RECORDS SHOWN:

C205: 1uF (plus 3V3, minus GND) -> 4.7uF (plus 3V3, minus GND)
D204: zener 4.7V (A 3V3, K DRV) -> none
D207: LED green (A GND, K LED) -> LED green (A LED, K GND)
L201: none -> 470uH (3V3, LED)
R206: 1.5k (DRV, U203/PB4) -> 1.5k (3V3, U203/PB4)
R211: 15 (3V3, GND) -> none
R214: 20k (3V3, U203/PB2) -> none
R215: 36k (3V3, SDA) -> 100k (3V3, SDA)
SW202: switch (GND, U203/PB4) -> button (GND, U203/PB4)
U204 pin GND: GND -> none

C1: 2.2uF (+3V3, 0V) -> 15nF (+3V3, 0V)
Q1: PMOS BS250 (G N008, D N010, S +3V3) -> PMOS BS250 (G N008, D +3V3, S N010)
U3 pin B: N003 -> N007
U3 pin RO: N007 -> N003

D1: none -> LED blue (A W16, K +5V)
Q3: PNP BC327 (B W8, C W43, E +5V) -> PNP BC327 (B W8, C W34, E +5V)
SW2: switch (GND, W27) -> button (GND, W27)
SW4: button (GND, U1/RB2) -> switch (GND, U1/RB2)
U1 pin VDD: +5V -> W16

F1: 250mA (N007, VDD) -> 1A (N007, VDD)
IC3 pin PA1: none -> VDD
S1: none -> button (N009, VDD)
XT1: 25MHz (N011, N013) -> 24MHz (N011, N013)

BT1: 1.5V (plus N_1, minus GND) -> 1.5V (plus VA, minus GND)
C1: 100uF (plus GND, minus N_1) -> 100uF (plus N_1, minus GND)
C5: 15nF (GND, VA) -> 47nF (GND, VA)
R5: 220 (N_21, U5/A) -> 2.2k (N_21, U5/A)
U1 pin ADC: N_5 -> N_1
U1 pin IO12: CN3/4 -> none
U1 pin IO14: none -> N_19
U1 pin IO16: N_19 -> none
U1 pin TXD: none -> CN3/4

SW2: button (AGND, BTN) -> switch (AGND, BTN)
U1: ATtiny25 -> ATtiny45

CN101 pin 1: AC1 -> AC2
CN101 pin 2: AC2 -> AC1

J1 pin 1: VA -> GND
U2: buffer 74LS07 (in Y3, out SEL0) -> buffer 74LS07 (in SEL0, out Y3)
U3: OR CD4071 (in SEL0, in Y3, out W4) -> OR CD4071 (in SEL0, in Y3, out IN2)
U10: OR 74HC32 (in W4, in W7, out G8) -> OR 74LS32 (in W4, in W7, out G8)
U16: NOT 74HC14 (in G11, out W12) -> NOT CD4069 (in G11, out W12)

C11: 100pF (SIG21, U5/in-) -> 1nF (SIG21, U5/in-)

PROBLEM: Of all the entries above, how many lines contain "minus"? Give the number alone.

EXERCISE SOLUTION: 3